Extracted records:
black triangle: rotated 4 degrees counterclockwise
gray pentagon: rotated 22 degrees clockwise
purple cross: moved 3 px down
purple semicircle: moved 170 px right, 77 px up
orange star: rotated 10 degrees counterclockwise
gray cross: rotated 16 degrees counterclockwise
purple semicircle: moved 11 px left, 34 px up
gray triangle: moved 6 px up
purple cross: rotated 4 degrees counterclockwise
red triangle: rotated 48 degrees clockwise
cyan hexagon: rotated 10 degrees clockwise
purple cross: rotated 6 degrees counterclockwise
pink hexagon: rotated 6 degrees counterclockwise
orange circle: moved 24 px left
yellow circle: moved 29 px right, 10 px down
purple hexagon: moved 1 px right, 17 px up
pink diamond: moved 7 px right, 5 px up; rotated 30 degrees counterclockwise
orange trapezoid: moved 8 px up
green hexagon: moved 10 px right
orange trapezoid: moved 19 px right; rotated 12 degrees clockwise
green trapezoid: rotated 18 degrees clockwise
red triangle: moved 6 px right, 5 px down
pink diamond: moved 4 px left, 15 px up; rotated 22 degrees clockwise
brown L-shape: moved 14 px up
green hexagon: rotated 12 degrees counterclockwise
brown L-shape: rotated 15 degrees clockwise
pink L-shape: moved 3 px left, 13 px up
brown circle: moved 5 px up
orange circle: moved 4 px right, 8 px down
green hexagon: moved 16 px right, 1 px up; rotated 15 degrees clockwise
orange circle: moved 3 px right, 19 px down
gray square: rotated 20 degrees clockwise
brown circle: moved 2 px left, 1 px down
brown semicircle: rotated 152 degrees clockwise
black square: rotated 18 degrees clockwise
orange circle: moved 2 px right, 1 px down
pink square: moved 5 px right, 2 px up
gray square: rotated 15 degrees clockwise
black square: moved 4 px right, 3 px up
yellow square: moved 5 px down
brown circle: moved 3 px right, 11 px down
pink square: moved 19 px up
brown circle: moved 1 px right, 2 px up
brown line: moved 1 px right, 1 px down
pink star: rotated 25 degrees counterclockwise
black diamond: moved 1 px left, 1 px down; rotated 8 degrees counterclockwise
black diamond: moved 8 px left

• **WRITTEN REQUEST**
Please edit the material above, replacing every "counterclockwise" with "anticlockwise" and leaving everything else as it is.

• **ANSWER TO THE PROBLEM**
black triangle: rotated 4 degrees anticlockwise
gray pentagon: rotated 22 degrees clockwise
purple cross: moved 3 px down
purple semicircle: moved 170 px right, 77 px up
orange star: rotated 10 degrees anticlockwise
gray cross: rotated 16 degrees anticlockwise
purple semicircle: moved 11 px left, 34 px up
gray triangle: moved 6 px up
purple cross: rotated 4 degrees anticlockwise
red triangle: rotated 48 degrees clockwise
cyan hexagon: rotated 10 degrees clockwise
purple cross: rotated 6 degrees anticlockwise
pink hexagon: rotated 6 degrees anticlockwise
orange circle: moved 24 px left
yellow circle: moved 29 px right, 10 px down
purple hexagon: moved 1 px right, 17 px up
pink diamond: moved 7 px right, 5 px up; rotated 30 degrees anticlockwise
orange trapezoid: moved 8 px up
green hexagon: moved 10 px right
orange trapezoid: moved 19 px right; rotated 12 degrees clockwise
green trapezoid: rotated 18 degrees clockwise
red triangle: moved 6 px right, 5 px down
pink diamond: moved 4 px left, 15 px up; rotated 22 degrees clockwise
brown L-shape: moved 14 px up
green hexagon: rotated 12 degrees anticlockwise
brown L-shape: rotated 15 degrees clockwise
pink L-shape: moved 3 px left, 13 px up
brown circle: moved 5 px up
orange circle: moved 4 px right, 8 px down
green hexagon: moved 16 px right, 1 px up; rotated 15 degrees clockwise
orange circle: moved 3 px right, 19 px down
gray square: rotated 20 degrees clockwise
brown circle: moved 2 px left, 1 px down
brown semicircle: rotated 152 degrees clockwise
black square: rotated 18 degrees clockwise
orange circle: moved 2 px right, 1 px down
pink square: moved 5 px right, 2 px up
gray square: rotated 15 degrees clockwise
black square: moved 4 px right, 3 px up
yellow square: moved 5 px down
brown circle: moved 3 px right, 11 px down
pink square: moved 19 px up
brown circle: moved 1 px right, 2 px up
brown line: moved 1 px right, 1 px down
pink star: rotated 25 degrees anticlockwise
black diamond: moved 1 px left, 1 px down; rotated 8 degrees anticlockwise
black diamond: moved 8 px left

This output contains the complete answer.